DATA —
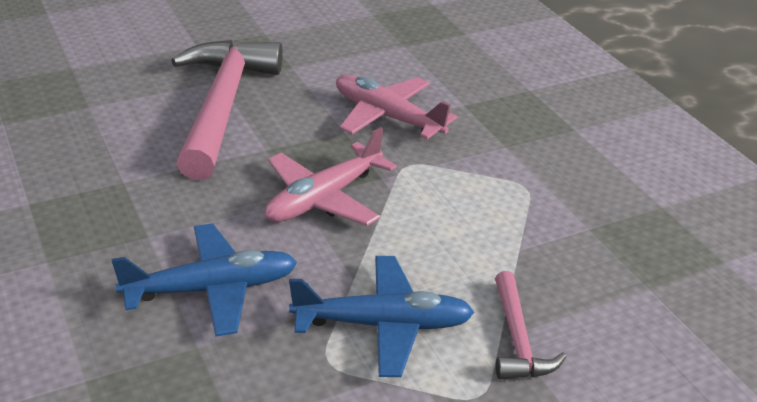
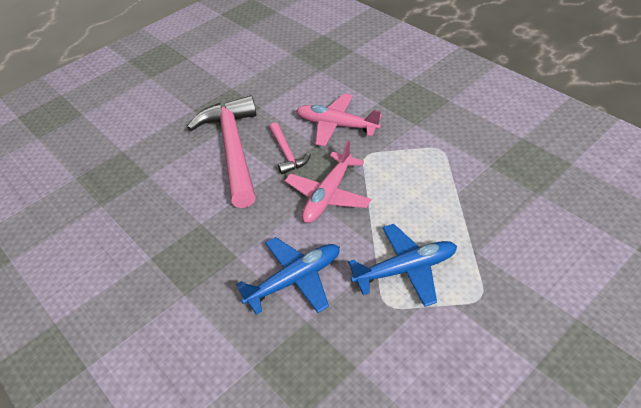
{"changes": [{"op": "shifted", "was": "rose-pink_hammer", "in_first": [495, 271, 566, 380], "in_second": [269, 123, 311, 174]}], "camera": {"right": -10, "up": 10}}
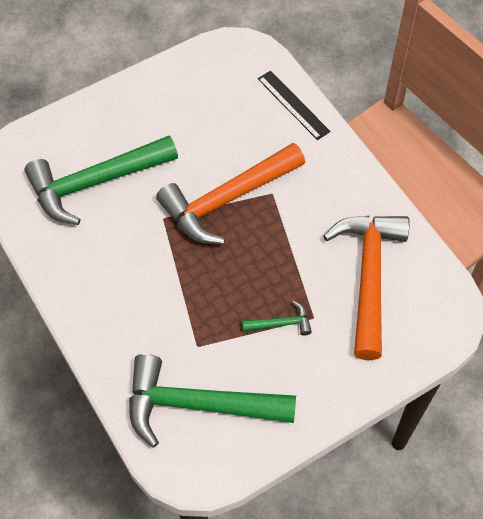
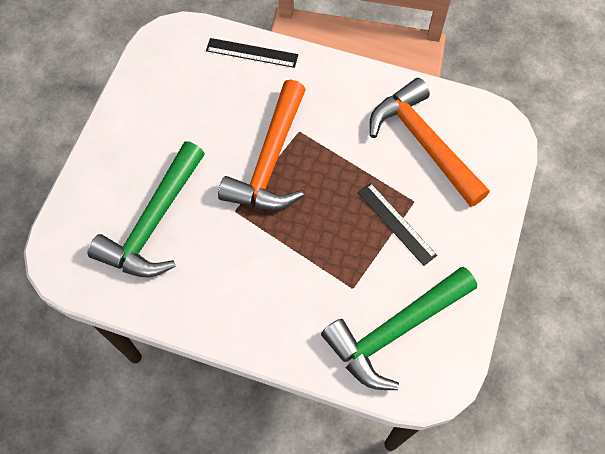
{"changes": [{"op": "swapped", "was": "green_hammer", "now": "jet-black_straightedge", "in_first": [242, 301, 312, 336], "in_second": [357, 183, 437, 266]}], "camera": {"right": -40, "up": 5}}
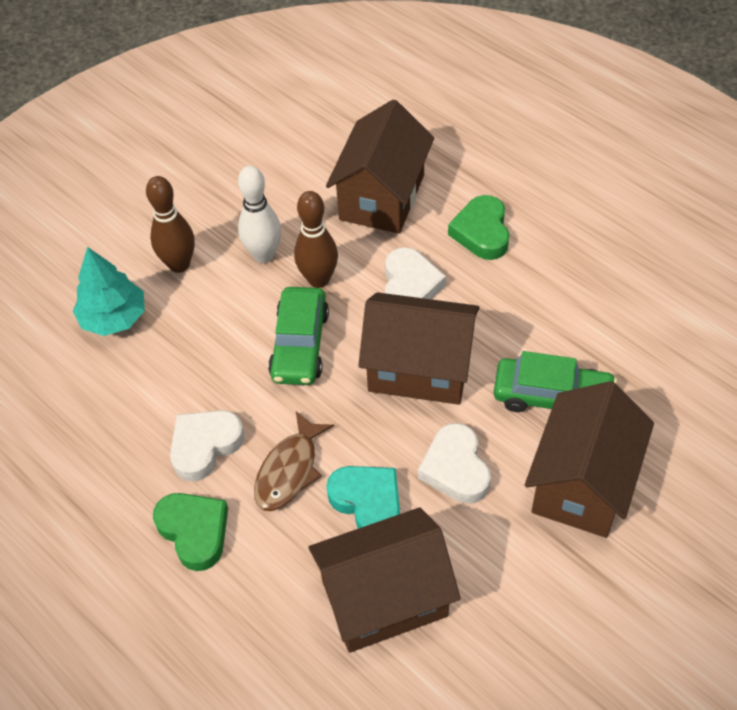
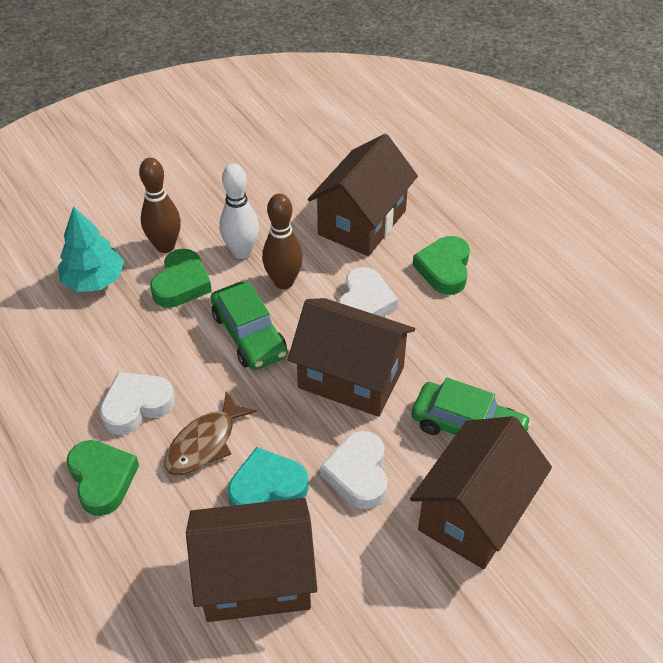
{"changes": [{"op": "rotated", "was": "green_car", "in_first": [268, 287, 329, 385], "in_second": [211, 282, 288, 370], "clockwise": -45}, {"op": "rotated", "was": "aqua_heart", "in_first": [326, 466, 400, 529], "in_second": [228, 447, 309, 506], "clockwise": -75}, {"op": "new", "now": "green_heart", "in_second": [150, 249, 212, 308]}], "camera": {"right": 10, "up": -5}}
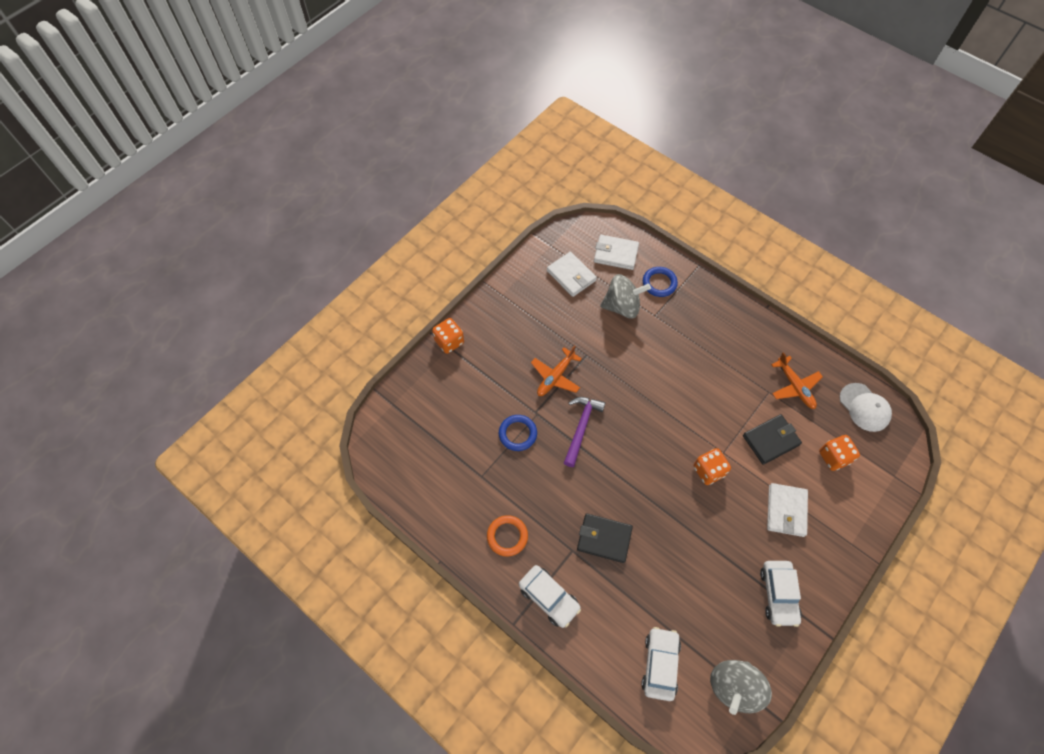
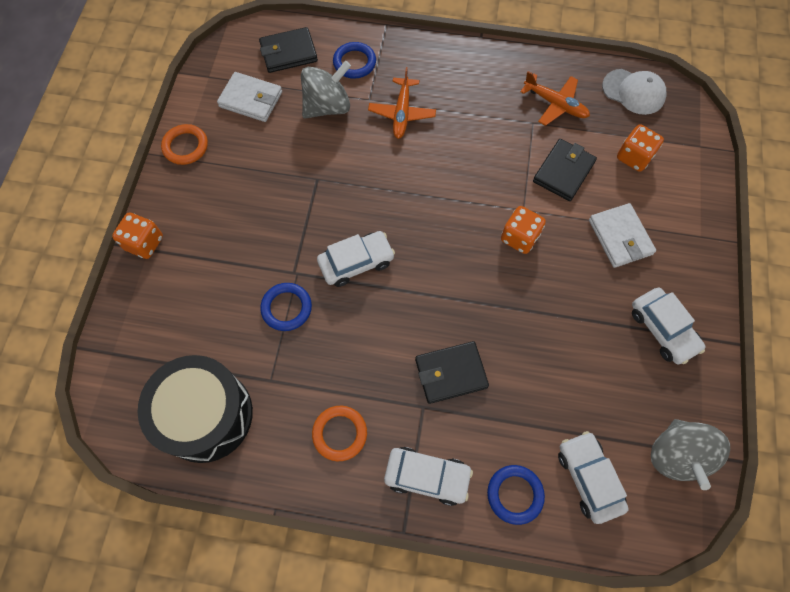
{"changes": [{"op": "repainted", "was": "snow-white_wallet", "now": "jet-black_wallet", "in_first": [594, 235, 639, 270], "in_second": [259, 27, 318, 73]}, {"op": "shifted", "was": "orange_toy_plane", "in_first": [531, 345, 582, 396], "in_second": [368, 67, 436, 139]}, {"op": "swapped", "was": "purple_hammer", "now": "snow-white_car", "in_first": [564, 397, 605, 467], "in_second": [317, 231, 395, 287]}, {"op": "new", "now": "orange_hoop", "in_second": [161, 124, 208, 165]}, {"op": "new", "now": "jet-black_drum", "in_second": [137, 355, 253, 463]}, {"op": "new", "now": "blue_hoop", "in_second": [487, 465, 545, 525]}], "camera": {"right": -30, "up": 5}}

PROBLEM TO SOLVE — Please set down each line of the listing above word for word, skipping any pictures.

REPLY TO THE EXERCISE —
{"changes": [{"op": "shifted", "was": "rose-pink_hammer", "in_first": [495, 271, 566, 380], "in_second": [269, 123, 311, 174]}], "camera": {"right": -10, "up": 10}}
{"changes": [{"op": "swapped", "was": "green_hammer", "now": "jet-black_straightedge", "in_first": [242, 301, 312, 336], "in_second": [357, 183, 437, 266]}], "camera": {"right": -40, "up": 5}}
{"changes": [{"op": "rotated", "was": "green_car", "in_first": [268, 287, 329, 385], "in_second": [211, 282, 288, 370], "clockwise": -45}, {"op": "rotated", "was": "aqua_heart", "in_first": [326, 466, 400, 529], "in_second": [228, 447, 309, 506], "clockwise": -75}, {"op": "new", "now": "green_heart", "in_second": [150, 249, 212, 308]}], "camera": {"right": 10, "up": -5}}
{"changes": [{"op": "repainted", "was": "snow-white_wallet", "now": "jet-black_wallet", "in_first": [594, 235, 639, 270], "in_second": [259, 27, 318, 73]}, {"op": "shifted", "was": "orange_toy_plane", "in_first": [531, 345, 582, 396], "in_second": [368, 67, 436, 139]}, {"op": "swapped", "was": "purple_hammer", "now": "snow-white_car", "in_first": [564, 397, 605, 467], "in_second": [317, 231, 395, 287]}, {"op": "new", "now": "orange_hoop", "in_second": [161, 124, 208, 165]}, {"op": "new", "now": "jet-black_drum", "in_second": [137, 355, 253, 463]}, {"op": "new", "now": "blue_hoop", "in_second": [487, 465, 545, 525]}], "camera": {"right": -30, "up": 5}}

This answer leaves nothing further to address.